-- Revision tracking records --
* * * * * * * * *

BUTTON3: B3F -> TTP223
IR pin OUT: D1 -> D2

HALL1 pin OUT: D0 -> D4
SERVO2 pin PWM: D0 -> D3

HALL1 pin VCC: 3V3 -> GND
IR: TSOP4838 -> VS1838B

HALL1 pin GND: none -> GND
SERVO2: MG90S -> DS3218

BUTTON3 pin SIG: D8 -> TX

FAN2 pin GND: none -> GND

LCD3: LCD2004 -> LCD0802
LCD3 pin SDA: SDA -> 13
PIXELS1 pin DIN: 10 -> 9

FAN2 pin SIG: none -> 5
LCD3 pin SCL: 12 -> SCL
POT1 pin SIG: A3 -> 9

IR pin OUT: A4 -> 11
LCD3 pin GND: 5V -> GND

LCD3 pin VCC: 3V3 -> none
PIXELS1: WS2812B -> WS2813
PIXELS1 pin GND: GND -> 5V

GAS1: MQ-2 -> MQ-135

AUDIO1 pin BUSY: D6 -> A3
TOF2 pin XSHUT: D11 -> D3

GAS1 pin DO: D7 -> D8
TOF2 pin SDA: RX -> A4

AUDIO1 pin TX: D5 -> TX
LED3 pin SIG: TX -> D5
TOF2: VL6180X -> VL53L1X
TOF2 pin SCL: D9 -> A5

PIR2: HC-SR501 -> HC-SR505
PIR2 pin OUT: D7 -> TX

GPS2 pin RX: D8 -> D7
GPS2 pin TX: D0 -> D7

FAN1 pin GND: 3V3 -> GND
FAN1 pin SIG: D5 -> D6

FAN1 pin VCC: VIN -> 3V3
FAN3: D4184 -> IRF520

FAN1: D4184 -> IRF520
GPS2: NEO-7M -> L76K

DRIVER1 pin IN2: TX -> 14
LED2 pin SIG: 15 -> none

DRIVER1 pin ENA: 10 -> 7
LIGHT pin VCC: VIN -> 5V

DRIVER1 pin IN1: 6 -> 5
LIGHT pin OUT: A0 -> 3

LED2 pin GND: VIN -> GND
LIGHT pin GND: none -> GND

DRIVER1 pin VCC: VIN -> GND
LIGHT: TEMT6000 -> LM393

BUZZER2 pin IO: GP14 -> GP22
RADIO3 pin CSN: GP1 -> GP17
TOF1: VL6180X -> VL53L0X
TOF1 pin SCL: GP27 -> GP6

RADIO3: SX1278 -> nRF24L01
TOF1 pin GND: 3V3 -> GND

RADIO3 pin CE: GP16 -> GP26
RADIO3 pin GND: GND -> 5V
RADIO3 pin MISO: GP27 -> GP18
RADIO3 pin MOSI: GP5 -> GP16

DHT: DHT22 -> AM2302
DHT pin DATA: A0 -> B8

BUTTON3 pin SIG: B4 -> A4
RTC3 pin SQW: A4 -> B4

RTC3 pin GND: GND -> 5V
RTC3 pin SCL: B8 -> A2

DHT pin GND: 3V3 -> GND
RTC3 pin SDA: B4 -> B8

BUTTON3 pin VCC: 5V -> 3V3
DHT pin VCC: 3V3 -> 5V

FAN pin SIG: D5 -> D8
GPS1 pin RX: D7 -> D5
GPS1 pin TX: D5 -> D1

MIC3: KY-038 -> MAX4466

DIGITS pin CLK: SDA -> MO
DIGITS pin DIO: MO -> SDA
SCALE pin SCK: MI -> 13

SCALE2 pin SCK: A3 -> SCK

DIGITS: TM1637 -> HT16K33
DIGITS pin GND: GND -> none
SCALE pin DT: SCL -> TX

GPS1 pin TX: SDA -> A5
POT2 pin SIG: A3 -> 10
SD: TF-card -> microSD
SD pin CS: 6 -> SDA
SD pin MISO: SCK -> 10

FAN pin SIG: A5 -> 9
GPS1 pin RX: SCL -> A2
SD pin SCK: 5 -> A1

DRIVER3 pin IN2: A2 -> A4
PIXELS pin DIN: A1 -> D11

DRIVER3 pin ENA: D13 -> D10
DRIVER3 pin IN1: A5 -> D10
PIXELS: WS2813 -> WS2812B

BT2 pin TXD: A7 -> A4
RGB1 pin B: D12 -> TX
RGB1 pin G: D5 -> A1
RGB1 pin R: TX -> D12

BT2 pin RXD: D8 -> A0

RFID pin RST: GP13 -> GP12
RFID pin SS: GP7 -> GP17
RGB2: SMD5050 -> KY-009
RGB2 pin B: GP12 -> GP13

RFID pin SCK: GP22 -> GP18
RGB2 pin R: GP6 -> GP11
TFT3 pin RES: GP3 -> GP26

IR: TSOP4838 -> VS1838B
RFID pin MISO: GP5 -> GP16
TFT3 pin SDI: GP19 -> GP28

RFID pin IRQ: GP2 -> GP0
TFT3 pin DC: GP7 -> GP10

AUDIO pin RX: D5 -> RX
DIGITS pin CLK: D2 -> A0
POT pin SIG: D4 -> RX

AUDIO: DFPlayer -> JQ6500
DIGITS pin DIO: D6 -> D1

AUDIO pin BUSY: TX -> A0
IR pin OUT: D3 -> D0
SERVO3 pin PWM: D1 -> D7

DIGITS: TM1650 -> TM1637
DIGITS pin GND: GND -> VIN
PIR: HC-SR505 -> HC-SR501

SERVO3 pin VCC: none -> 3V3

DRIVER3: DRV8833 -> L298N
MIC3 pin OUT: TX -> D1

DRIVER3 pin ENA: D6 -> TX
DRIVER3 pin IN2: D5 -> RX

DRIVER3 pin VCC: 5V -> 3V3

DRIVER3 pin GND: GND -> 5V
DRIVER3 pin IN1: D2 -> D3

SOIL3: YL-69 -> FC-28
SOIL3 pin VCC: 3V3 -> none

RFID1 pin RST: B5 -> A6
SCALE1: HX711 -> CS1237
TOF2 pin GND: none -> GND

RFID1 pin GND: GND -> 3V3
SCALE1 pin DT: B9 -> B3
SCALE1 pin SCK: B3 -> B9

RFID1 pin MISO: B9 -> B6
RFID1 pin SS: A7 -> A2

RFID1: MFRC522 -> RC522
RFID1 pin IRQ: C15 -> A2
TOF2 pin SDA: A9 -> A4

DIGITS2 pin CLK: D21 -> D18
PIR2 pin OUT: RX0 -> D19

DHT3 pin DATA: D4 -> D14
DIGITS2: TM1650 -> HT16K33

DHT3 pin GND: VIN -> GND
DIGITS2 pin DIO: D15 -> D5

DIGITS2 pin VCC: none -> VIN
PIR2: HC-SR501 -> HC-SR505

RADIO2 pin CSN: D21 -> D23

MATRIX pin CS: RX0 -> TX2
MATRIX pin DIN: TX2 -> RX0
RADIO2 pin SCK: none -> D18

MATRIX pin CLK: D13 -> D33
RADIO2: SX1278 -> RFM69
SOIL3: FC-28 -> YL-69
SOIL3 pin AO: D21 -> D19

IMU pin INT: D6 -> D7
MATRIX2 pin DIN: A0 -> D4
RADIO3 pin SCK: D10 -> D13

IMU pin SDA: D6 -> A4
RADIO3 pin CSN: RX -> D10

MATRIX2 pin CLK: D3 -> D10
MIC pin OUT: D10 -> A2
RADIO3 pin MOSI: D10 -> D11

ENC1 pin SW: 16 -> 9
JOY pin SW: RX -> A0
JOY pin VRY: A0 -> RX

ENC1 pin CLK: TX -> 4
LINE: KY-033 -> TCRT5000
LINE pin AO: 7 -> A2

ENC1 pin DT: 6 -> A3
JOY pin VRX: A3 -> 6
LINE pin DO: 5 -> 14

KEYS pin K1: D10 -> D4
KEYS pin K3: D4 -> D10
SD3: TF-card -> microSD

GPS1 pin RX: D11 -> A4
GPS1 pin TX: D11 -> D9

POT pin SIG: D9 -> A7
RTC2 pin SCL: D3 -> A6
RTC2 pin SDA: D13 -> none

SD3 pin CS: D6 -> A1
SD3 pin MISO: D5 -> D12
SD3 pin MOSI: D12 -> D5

* * * * * * * * *

-- WHAT IS BEING ASKED --
Set down all of the data above, word for word.

-- RESULT OF THIS EXERCISE --
BUTTON3: B3F -> TTP223
IR pin OUT: D1 -> D2

HALL1 pin OUT: D0 -> D4
SERVO2 pin PWM: D0 -> D3

HALL1 pin VCC: 3V3 -> GND
IR: TSOP4838 -> VS1838B

HALL1 pin GND: none -> GND
SERVO2: MG90S -> DS3218

BUTTON3 pin SIG: D8 -> TX

FAN2 pin GND: none -> GND

LCD3: LCD2004 -> LCD0802
LCD3 pin SDA: SDA -> 13
PIXELS1 pin DIN: 10 -> 9

FAN2 pin SIG: none -> 5
LCD3 pin SCL: 12 -> SCL
POT1 pin SIG: A3 -> 9

IR pin OUT: A4 -> 11
LCD3 pin GND: 5V -> GND

LCD3 pin VCC: 3V3 -> none
PIXELS1: WS2812B -> WS2813
PIXELS1 pin GND: GND -> 5V

GAS1: MQ-2 -> MQ-135

AUDIO1 pin BUSY: D6 -> A3
TOF2 pin XSHUT: D11 -> D3

GAS1 pin DO: D7 -> D8
TOF2 pin SDA: RX -> A4

AUDIO1 pin TX: D5 -> TX
LED3 pin SIG: TX -> D5
TOF2: VL6180X -> VL53L1X
TOF2 pin SCL: D9 -> A5

PIR2: HC-SR501 -> HC-SR505
PIR2 pin OUT: D7 -> TX

GPS2 pin RX: D8 -> D7
GPS2 pin TX: D0 -> D7

FAN1 pin GND: 3V3 -> GND
FAN1 pin SIG: D5 -> D6

FAN1 pin VCC: VIN -> 3V3
FAN3: D4184 -> IRF520

FAN1: D4184 -> IRF520
GPS2: NEO-7M -> L76K

DRIVER1 pin IN2: TX -> 14
LED2 pin SIG: 15 -> none

DRIVER1 pin ENA: 10 -> 7
LIGHT pin VCC: VIN -> 5V

DRIVER1 pin IN1: 6 -> 5
LIGHT pin OUT: A0 -> 3

LED2 pin GND: VIN -> GND
LIGHT pin GND: none -> GND

DRIVER1 pin VCC: VIN -> GND
LIGHT: TEMT6000 -> LM393

BUZZER2 pin IO: GP14 -> GP22
RADIO3 pin CSN: GP1 -> GP17
TOF1: VL6180X -> VL53L0X
TOF1 pin SCL: GP27 -> GP6

RADIO3: SX1278 -> nRF24L01
TOF1 pin GND: 3V3 -> GND

RADIO3 pin CE: GP16 -> GP26
RADIO3 pin GND: GND -> 5V
RADIO3 pin MISO: GP27 -> GP18
RADIO3 pin MOSI: GP5 -> GP16

DHT: DHT22 -> AM2302
DHT pin DATA: A0 -> B8

BUTTON3 pin SIG: B4 -> A4
RTC3 pin SQW: A4 -> B4

RTC3 pin GND: GND -> 5V
RTC3 pin SCL: B8 -> A2

DHT pin GND: 3V3 -> GND
RTC3 pin SDA: B4 -> B8

BUTTON3 pin VCC: 5V -> 3V3
DHT pin VCC: 3V3 -> 5V

FAN pin SIG: D5 -> D8
GPS1 pin RX: D7 -> D5
GPS1 pin TX: D5 -> D1

MIC3: KY-038 -> MAX4466

DIGITS pin CLK: SDA -> MO
DIGITS pin DIO: MO -> SDA
SCALE pin SCK: MI -> 13

SCALE2 pin SCK: A3 -> SCK

DIGITS: TM1637 -> HT16K33
DIGITS pin GND: GND -> none
SCALE pin DT: SCL -> TX

GPS1 pin TX: SDA -> A5
POT2 pin SIG: A3 -> 10
SD: TF-card -> microSD
SD pin CS: 6 -> SDA
SD pin MISO: SCK -> 10

FAN pin SIG: A5 -> 9
GPS1 pin RX: SCL -> A2
SD pin SCK: 5 -> A1

DRIVER3 pin IN2: A2 -> A4
PIXELS pin DIN: A1 -> D11

DRIVER3 pin ENA: D13 -> D10
DRIVER3 pin IN1: A5 -> D10
PIXELS: WS2813 -> WS2812B

BT2 pin TXD: A7 -> A4
RGB1 pin B: D12 -> TX
RGB1 pin G: D5 -> A1
RGB1 pin R: TX -> D12

BT2 pin RXD: D8 -> A0

RFID pin RST: GP13 -> GP12
RFID pin SS: GP7 -> GP17
RGB2: SMD5050 -> KY-009
RGB2 pin B: GP12 -> GP13

RFID pin SCK: GP22 -> GP18
RGB2 pin R: GP6 -> GP11
TFT3 pin RES: GP3 -> GP26

IR: TSOP4838 -> VS1838B
RFID pin MISO: GP5 -> GP16
TFT3 pin SDI: GP19 -> GP28

RFID pin IRQ: GP2 -> GP0
TFT3 pin DC: GP7 -> GP10

AUDIO pin RX: D5 -> RX
DIGITS pin CLK: D2 -> A0
POT pin SIG: D4 -> RX

AUDIO: DFPlayer -> JQ6500
DIGITS pin DIO: D6 -> D1

AUDIO pin BUSY: TX -> A0
IR pin OUT: D3 -> D0
SERVO3 pin PWM: D1 -> D7

DIGITS: TM1650 -> TM1637
DIGITS pin GND: GND -> VIN
PIR: HC-SR505 -> HC-SR501

SERVO3 pin VCC: none -> 3V3

DRIVER3: DRV8833 -> L298N
MIC3 pin OUT: TX -> D1

DRIVER3 pin ENA: D6 -> TX
DRIVER3 pin IN2: D5 -> RX

DRIVER3 pin VCC: 5V -> 3V3

DRIVER3 pin GND: GND -> 5V
DRIVER3 pin IN1: D2 -> D3

SOIL3: YL-69 -> FC-28
SOIL3 pin VCC: 3V3 -> none

RFID1 pin RST: B5 -> A6
SCALE1: HX711 -> CS1237
TOF2 pin GND: none -> GND

RFID1 pin GND: GND -> 3V3
SCALE1 pin DT: B9 -> B3
SCALE1 pin SCK: B3 -> B9

RFID1 pin MISO: B9 -> B6
RFID1 pin SS: A7 -> A2

RFID1: MFRC522 -> RC522
RFID1 pin IRQ: C15 -> A2
TOF2 pin SDA: A9 -> A4

DIGITS2 pin CLK: D21 -> D18
PIR2 pin OUT: RX0 -> D19

DHT3 pin DATA: D4 -> D14
DIGITS2: TM1650 -> HT16K33

DHT3 pin GND: VIN -> GND
DIGITS2 pin DIO: D15 -> D5

DIGITS2 pin VCC: none -> VIN
PIR2: HC-SR501 -> HC-SR505

RADIO2 pin CSN: D21 -> D23

MATRIX pin CS: RX0 -> TX2
MATRIX pin DIN: TX2 -> RX0
RADIO2 pin SCK: none -> D18

MATRIX pin CLK: D13 -> D33
RADIO2: SX1278 -> RFM69
SOIL3: FC-28 -> YL-69
SOIL3 pin AO: D21 -> D19

IMU pin INT: D6 -> D7
MATRIX2 pin DIN: A0 -> D4
RADIO3 pin SCK: D10 -> D13

IMU pin SDA: D6 -> A4
RADIO3 pin CSN: RX -> D10

MATRIX2 pin CLK: D3 -> D10
MIC pin OUT: D10 -> A2
RADIO3 pin MOSI: D10 -> D11

ENC1 pin SW: 16 -> 9
JOY pin SW: RX -> A0
JOY pin VRY: A0 -> RX

ENC1 pin CLK: TX -> 4
LINE: KY-033 -> TCRT5000
LINE pin AO: 7 -> A2

ENC1 pin DT: 6 -> A3
JOY pin VRX: A3 -> 6
LINE pin DO: 5 -> 14

KEYS pin K1: D10 -> D4
KEYS pin K3: D4 -> D10
SD3: TF-card -> microSD

GPS1 pin RX: D11 -> A4
GPS1 pin TX: D11 -> D9

POT pin SIG: D9 -> A7
RTC2 pin SCL: D3 -> A6
RTC2 pin SDA: D13 -> none

SD3 pin CS: D6 -> A1
SD3 pin MISO: D5 -> D12
SD3 pin MOSI: D12 -> D5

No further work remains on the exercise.